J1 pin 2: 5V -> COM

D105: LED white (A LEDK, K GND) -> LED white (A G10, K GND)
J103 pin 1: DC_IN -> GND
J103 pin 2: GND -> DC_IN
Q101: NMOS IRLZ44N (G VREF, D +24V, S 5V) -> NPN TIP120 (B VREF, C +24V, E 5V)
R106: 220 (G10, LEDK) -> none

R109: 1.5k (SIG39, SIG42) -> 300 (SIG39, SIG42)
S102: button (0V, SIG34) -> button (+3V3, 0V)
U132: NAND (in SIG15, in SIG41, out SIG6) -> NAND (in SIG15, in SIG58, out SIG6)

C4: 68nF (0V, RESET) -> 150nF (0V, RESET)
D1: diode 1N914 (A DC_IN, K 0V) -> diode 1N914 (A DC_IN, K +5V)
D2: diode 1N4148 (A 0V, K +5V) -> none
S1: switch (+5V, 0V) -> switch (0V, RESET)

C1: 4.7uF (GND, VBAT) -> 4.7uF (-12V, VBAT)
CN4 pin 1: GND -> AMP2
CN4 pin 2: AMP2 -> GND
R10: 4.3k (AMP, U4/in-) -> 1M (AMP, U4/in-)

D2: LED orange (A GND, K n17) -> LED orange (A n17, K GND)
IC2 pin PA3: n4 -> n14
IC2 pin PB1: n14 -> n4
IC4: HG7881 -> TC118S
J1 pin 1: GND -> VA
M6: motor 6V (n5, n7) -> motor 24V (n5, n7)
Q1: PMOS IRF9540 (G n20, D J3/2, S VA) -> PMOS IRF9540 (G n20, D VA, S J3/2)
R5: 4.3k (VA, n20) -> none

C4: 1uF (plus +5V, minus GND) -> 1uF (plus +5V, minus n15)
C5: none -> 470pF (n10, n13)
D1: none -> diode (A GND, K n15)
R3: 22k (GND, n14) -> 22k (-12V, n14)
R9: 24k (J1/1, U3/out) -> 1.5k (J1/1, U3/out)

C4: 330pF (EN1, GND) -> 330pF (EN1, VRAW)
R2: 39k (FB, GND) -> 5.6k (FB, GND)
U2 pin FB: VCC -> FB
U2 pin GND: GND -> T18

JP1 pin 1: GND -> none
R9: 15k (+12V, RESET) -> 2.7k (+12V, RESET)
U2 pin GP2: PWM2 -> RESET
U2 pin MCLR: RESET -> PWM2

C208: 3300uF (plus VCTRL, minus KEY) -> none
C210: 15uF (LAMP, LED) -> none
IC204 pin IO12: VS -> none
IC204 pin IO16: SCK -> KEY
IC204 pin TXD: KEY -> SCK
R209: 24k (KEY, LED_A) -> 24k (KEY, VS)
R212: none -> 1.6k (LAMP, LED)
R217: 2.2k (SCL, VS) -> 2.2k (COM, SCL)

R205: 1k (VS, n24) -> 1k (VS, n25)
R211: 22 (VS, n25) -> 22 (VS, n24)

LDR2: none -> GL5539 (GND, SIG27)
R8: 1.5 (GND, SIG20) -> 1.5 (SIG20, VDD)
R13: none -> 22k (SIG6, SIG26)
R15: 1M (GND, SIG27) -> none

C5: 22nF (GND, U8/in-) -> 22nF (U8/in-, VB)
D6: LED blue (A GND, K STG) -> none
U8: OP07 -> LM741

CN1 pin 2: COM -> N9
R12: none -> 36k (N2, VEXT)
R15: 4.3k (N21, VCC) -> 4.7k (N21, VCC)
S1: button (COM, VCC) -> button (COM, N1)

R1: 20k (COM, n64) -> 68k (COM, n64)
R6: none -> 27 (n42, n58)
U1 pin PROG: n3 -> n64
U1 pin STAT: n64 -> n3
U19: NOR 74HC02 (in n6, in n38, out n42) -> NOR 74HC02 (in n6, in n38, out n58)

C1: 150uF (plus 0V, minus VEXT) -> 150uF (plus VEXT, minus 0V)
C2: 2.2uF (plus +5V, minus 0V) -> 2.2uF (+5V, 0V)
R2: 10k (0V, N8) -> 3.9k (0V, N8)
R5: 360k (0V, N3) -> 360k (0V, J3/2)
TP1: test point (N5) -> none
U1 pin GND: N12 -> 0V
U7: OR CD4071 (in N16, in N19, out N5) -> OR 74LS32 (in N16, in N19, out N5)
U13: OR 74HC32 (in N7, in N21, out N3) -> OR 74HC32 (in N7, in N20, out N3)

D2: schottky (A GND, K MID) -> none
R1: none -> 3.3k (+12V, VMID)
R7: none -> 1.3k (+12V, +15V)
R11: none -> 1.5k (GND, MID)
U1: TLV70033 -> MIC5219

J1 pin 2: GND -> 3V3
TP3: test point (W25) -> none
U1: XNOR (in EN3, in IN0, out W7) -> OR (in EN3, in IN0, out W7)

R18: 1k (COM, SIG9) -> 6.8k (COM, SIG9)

═══

* _Your task_
Could you transcribe the entries above word for word, from the line with "U132: NAND (in" down to the line with "R5: 4.3k (VA, n20) -> none", keeping both?

* _Answer below_
U132: NAND (in SIG15, in SIG41, out SIG6) -> NAND (in SIG15, in SIG58, out SIG6)

C4: 68nF (0V, RESET) -> 150nF (0V, RESET)
D1: diode 1N914 (A DC_IN, K 0V) -> diode 1N914 (A DC_IN, K +5V)
D2: diode 1N4148 (A 0V, K +5V) -> none
S1: switch (+5V, 0V) -> switch (0V, RESET)

C1: 4.7uF (GND, VBAT) -> 4.7uF (-12V, VBAT)
CN4 pin 1: GND -> AMP2
CN4 pin 2: AMP2 -> GND
R10: 4.3k (AMP, U4/in-) -> 1M (AMP, U4/in-)

D2: LED orange (A GND, K n17) -> LED orange (A n17, K GND)
IC2 pin PA3: n4 -> n14
IC2 pin PB1: n14 -> n4
IC4: HG7881 -> TC118S
J1 pin 1: GND -> VA
M6: motor 6V (n5, n7) -> motor 24V (n5, n7)
Q1: PMOS IRF9540 (G n20, D J3/2, S VA) -> PMOS IRF9540 (G n20, D VA, S J3/2)
R5: 4.3k (VA, n20) -> none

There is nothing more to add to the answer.